Segment Start: Extracted material
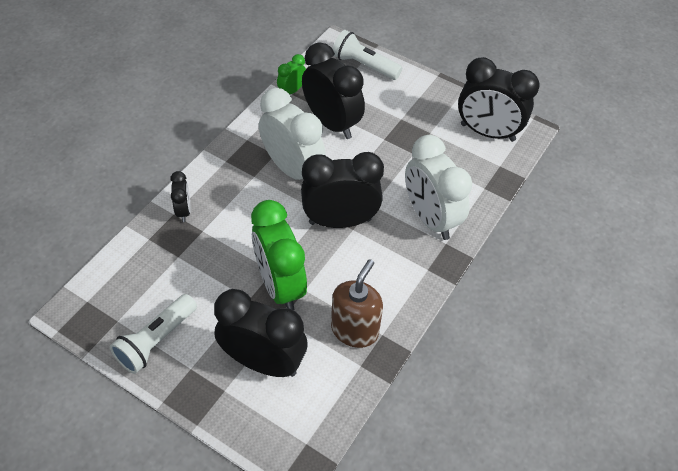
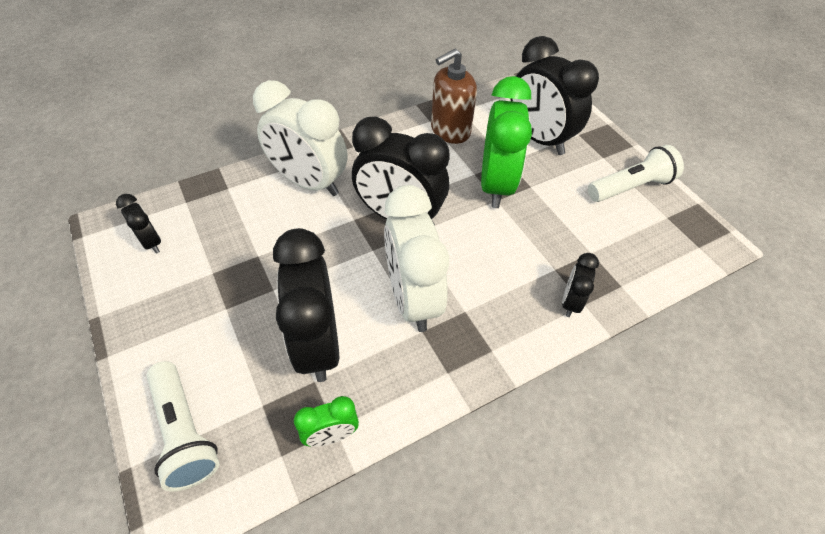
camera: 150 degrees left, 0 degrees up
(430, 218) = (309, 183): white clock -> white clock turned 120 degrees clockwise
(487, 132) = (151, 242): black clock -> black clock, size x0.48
Segment End: Extracted material
Segment Start: Extracted material
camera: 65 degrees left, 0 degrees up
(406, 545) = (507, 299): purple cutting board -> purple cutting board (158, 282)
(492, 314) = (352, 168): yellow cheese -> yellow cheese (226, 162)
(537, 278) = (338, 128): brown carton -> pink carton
Segment End: Extracted material
Segment Start: Extracted material
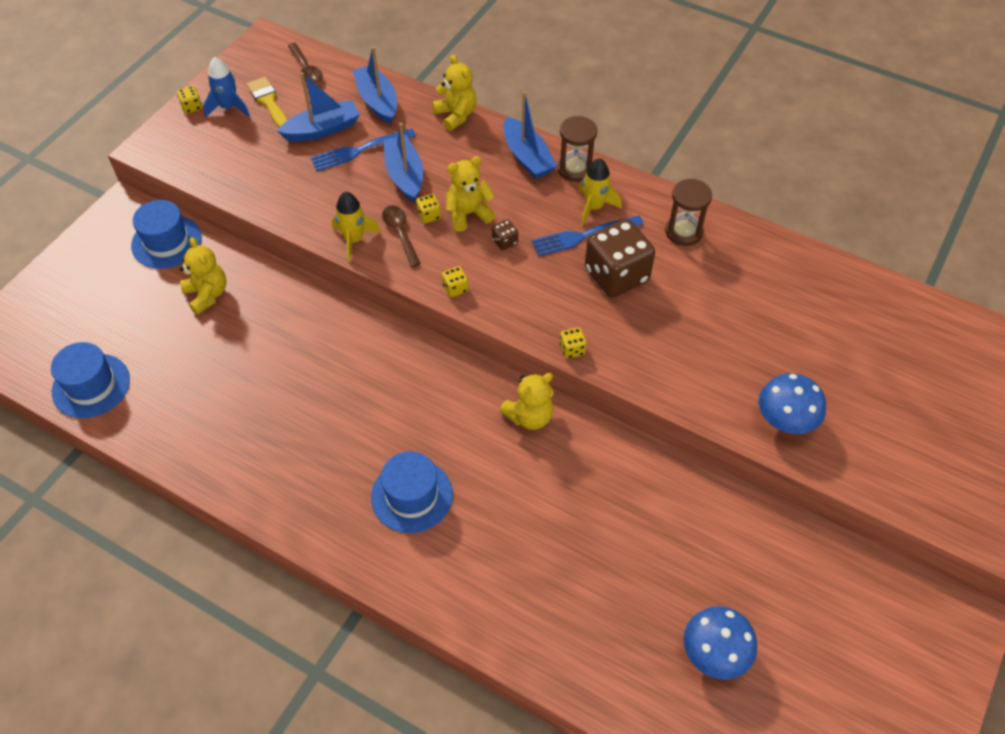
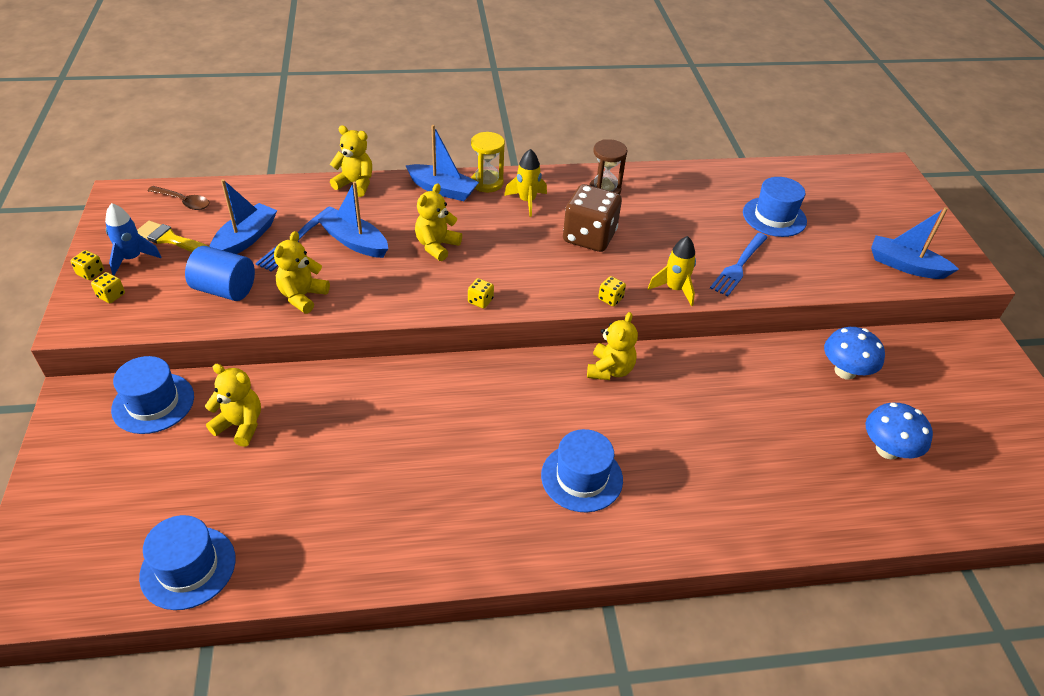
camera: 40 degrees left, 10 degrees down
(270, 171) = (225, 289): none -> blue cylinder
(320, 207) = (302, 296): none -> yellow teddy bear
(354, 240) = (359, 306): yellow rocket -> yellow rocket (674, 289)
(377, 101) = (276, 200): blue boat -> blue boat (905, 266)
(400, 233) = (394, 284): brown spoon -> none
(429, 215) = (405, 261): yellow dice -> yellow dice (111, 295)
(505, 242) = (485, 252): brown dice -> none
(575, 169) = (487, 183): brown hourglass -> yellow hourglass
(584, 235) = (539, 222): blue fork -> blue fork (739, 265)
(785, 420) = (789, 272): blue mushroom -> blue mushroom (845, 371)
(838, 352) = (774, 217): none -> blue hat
Segment End: Extracted material
Work instruction - Wherever the line holding "camera: 150 degrees left, 0 degrees up" falls in the entries above, copy exactly from it through the line holding "(487, 132) = (151, 242): black", inclusive, and add nothing.

Answer to this problem -
camera: 150 degrees left, 0 degrees up
(430, 218) = (309, 183): white clock -> white clock turned 120 degrees clockwise
(487, 132) = (151, 242): black clock -> black clock, size x0.48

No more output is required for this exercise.